# [Material provided]
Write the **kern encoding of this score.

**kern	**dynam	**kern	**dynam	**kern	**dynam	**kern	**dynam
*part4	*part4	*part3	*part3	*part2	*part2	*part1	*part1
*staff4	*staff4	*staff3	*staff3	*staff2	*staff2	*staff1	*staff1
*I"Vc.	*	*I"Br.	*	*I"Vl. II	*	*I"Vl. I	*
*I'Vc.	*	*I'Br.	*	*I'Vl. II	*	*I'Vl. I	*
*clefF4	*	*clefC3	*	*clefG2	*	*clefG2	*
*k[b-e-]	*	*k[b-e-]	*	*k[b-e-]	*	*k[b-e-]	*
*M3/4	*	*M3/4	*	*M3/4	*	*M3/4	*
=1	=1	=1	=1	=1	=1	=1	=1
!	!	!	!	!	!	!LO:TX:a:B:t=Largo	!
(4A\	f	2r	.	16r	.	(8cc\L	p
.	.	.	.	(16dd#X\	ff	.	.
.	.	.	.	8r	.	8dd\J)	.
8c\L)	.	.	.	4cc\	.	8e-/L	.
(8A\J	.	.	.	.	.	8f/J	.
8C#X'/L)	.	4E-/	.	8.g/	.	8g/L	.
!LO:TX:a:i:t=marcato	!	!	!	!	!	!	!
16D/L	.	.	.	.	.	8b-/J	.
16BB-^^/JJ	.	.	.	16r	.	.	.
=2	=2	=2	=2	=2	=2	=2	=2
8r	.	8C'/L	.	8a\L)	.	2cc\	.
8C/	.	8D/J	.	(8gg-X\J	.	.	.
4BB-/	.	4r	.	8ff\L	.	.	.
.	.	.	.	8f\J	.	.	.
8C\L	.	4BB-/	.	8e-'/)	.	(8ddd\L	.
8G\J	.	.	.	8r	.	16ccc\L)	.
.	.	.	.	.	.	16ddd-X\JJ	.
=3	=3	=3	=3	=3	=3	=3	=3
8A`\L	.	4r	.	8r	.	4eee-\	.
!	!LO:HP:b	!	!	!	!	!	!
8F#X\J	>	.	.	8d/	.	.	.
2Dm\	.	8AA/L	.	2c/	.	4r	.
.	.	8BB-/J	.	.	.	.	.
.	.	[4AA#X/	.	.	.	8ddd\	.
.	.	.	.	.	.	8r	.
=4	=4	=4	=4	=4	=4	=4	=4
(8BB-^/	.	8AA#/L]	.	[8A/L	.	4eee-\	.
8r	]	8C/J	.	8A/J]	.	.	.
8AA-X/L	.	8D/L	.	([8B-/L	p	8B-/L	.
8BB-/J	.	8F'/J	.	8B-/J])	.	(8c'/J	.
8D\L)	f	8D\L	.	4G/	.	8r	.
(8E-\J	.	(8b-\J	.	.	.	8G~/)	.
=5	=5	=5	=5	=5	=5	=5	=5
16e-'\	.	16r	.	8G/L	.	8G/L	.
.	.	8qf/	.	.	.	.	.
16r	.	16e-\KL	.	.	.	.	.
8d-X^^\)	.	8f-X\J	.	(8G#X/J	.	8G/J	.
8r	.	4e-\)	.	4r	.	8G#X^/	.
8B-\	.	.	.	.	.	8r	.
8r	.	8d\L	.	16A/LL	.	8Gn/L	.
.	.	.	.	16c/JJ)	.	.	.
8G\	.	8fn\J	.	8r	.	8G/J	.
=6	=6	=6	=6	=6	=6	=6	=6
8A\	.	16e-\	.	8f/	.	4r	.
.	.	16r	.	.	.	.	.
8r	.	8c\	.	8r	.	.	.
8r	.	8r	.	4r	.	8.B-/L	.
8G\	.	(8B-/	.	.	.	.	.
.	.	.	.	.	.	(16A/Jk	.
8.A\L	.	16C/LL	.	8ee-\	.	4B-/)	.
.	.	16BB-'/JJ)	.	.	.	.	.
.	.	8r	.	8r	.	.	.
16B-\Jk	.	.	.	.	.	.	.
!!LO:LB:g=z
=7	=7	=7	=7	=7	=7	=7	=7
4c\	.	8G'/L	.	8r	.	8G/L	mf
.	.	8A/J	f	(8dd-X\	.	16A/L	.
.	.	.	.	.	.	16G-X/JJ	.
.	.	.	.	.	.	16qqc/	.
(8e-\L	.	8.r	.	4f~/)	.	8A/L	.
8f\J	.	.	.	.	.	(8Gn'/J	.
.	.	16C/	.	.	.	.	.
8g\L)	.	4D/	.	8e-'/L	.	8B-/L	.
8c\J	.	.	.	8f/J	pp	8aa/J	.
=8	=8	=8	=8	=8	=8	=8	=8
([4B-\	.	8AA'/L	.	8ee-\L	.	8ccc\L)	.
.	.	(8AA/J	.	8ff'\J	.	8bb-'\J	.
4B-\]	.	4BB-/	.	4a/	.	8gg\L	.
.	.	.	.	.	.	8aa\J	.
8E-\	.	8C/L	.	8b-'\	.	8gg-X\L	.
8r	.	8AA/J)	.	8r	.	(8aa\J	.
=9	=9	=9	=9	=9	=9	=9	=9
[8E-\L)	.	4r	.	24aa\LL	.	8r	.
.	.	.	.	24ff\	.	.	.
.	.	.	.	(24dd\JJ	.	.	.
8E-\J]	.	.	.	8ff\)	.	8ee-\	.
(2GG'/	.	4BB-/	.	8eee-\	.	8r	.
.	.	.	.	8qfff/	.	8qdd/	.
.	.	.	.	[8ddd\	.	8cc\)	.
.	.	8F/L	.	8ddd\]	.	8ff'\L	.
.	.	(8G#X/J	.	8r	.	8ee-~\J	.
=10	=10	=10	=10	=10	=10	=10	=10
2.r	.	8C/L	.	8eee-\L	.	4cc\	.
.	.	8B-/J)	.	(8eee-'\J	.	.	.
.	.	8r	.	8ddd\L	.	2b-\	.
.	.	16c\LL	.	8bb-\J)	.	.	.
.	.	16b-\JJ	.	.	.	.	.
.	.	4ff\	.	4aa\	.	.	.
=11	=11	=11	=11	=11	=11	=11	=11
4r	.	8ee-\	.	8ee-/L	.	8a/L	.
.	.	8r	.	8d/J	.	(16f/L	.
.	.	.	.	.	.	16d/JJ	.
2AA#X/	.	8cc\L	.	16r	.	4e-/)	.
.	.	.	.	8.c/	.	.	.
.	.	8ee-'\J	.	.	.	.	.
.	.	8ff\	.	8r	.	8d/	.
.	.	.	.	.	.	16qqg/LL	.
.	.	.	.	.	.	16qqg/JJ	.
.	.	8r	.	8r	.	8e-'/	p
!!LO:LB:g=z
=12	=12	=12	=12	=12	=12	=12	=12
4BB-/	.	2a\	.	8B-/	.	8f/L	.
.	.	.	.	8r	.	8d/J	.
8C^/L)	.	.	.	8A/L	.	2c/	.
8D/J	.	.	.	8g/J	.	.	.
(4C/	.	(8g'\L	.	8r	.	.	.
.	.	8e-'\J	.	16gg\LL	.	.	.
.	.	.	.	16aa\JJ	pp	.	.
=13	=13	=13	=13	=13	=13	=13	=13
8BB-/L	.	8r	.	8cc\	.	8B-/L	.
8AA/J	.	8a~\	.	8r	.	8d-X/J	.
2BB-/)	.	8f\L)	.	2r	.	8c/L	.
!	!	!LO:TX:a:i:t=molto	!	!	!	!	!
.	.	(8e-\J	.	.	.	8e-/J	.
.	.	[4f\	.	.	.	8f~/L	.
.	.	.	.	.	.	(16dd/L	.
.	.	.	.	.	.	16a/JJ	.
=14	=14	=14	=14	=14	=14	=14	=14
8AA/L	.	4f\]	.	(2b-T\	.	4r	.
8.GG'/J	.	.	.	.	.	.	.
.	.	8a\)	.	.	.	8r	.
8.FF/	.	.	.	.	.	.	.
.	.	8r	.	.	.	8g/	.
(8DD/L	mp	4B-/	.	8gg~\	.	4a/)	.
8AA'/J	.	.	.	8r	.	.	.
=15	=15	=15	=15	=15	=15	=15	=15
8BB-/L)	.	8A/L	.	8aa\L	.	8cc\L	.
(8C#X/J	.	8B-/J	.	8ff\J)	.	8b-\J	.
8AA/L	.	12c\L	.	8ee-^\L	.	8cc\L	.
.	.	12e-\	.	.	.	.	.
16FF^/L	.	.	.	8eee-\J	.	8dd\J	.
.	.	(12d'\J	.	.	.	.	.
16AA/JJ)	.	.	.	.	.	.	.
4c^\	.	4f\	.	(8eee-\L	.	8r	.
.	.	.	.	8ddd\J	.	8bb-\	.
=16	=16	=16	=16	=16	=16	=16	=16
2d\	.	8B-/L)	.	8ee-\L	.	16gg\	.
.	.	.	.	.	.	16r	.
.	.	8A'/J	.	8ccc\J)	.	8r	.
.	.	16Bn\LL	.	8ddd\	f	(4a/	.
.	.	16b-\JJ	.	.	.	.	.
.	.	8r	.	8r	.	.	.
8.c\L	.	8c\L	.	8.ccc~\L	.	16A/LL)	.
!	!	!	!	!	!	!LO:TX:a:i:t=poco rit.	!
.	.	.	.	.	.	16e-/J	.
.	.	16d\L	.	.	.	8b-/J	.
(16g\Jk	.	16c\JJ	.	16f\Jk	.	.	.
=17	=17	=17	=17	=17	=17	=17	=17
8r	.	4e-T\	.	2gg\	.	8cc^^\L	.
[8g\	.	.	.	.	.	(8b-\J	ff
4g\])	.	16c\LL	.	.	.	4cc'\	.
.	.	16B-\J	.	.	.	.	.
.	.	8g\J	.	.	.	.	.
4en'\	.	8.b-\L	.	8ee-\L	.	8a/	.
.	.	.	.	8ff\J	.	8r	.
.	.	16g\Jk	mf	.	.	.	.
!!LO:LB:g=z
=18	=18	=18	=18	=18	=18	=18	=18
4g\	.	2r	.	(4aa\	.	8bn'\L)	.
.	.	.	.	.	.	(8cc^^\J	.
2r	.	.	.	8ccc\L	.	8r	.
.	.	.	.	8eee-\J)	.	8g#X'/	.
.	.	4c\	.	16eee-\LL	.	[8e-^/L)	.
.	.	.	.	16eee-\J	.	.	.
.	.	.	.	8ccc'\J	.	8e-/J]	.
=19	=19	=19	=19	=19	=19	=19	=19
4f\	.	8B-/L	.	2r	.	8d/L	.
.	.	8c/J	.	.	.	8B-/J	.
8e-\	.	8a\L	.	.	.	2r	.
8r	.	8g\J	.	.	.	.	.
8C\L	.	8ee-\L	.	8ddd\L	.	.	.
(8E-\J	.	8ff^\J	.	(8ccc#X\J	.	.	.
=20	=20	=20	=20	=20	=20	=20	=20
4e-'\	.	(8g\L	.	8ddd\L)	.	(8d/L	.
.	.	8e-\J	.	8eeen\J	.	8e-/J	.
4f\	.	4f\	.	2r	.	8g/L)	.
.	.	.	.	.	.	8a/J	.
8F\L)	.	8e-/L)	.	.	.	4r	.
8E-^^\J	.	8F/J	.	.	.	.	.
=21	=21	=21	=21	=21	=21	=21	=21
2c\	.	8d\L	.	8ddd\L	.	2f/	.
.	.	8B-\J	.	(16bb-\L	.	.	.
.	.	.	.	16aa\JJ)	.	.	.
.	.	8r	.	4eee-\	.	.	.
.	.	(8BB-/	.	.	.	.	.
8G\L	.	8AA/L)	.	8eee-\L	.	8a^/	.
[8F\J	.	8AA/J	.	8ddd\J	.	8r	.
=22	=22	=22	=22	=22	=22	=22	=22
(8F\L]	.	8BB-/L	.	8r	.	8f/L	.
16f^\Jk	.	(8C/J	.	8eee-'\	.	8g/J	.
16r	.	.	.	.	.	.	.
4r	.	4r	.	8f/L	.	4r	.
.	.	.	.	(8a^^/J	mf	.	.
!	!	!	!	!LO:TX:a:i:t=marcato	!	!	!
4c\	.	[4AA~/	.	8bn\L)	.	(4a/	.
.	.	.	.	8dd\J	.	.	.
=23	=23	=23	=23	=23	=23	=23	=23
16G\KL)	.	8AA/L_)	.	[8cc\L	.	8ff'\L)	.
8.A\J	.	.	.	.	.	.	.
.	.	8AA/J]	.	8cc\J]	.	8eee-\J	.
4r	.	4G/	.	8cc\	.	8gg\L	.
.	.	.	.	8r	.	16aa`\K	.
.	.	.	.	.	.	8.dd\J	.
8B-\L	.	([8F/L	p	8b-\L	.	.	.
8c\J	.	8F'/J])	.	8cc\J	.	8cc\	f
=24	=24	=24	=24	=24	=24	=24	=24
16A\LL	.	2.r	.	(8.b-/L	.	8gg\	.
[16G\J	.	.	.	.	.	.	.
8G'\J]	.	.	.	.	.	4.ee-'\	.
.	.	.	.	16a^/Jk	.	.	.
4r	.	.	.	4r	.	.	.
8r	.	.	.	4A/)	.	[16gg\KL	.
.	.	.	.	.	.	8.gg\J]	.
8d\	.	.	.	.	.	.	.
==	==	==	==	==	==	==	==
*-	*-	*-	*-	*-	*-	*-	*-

# [Goal]
Count the lines in the rows that contain the string "kern", treating uppercase and lowercase as different, and give only the number.

# [The answer]
2